* **Exercise directions**
Give the number of lines in the records below that hold "none"; nothing else is needed.

* **Supplied data**
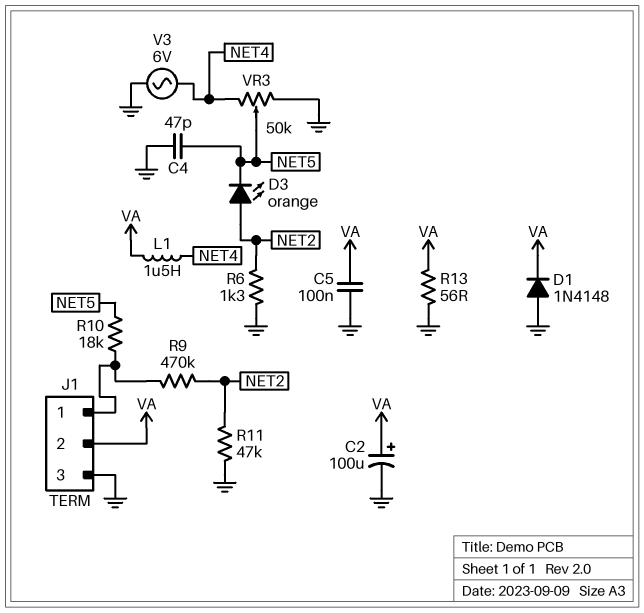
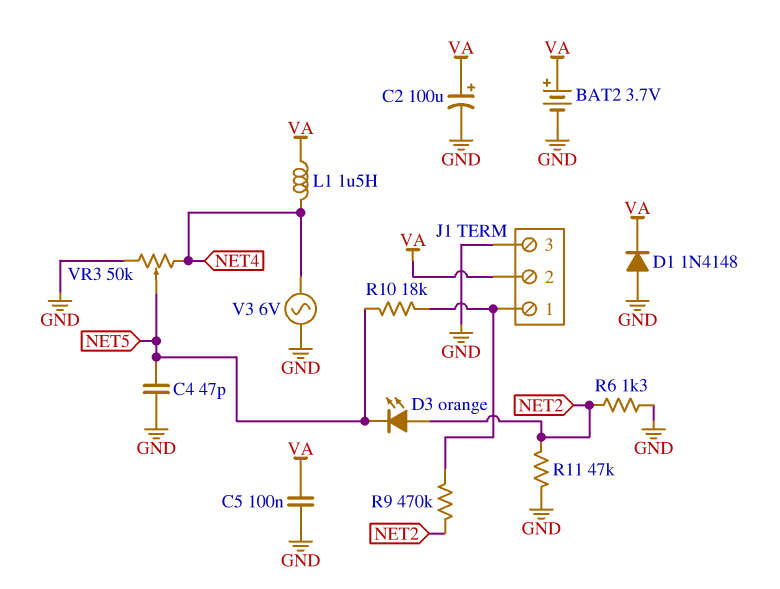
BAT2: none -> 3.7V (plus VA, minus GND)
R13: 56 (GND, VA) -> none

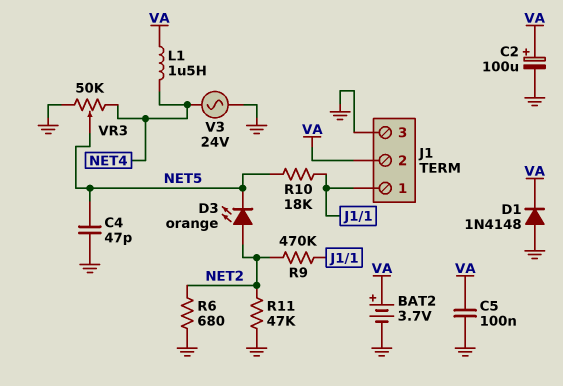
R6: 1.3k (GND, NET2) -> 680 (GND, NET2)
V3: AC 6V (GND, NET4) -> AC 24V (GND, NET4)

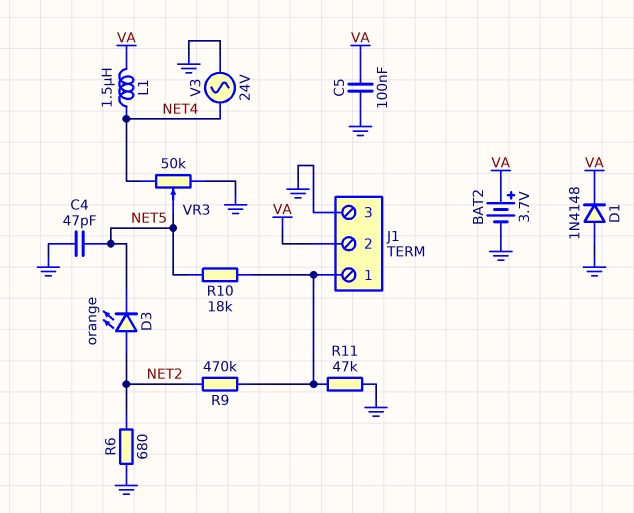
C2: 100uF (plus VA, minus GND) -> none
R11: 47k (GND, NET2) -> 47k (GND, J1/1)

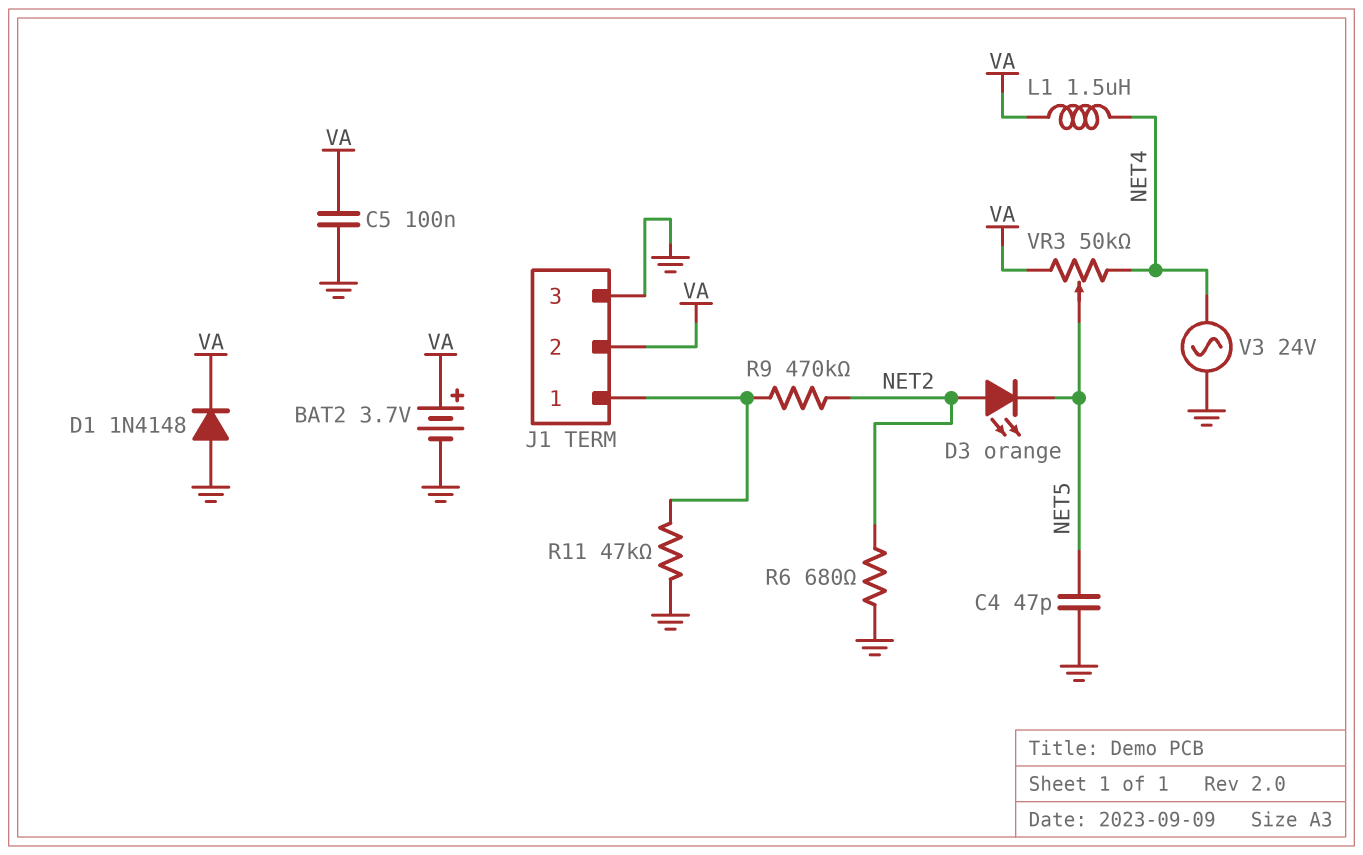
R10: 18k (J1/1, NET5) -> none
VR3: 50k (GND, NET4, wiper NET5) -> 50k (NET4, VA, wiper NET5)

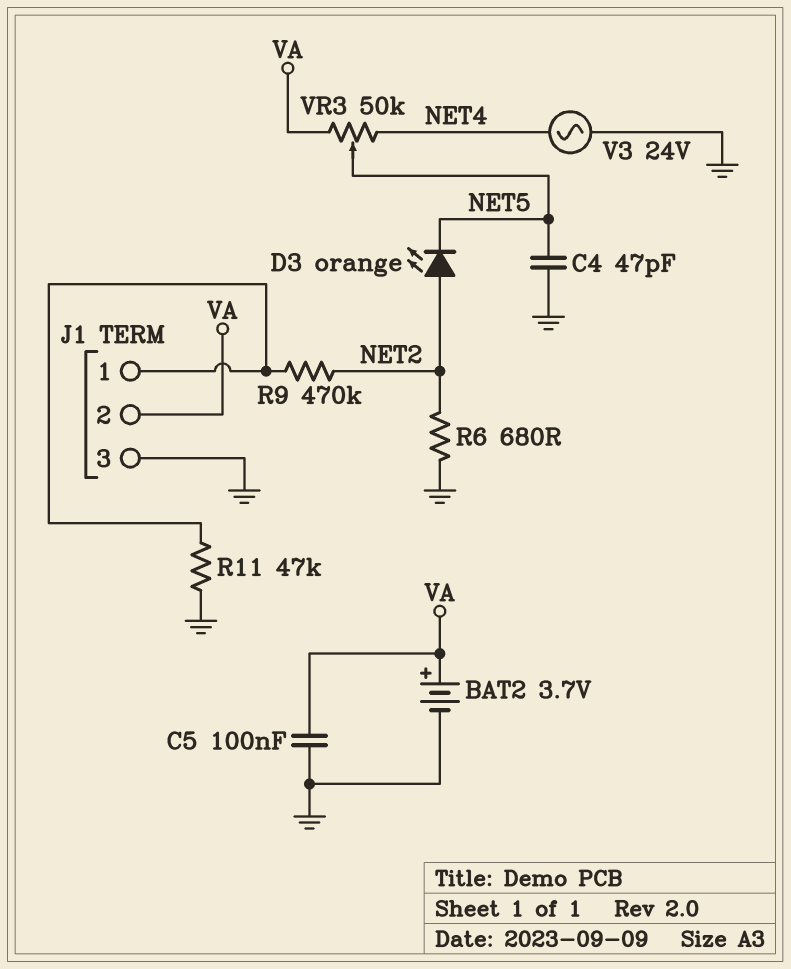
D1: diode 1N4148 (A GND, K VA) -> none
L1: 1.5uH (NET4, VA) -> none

* **Response to this task**
6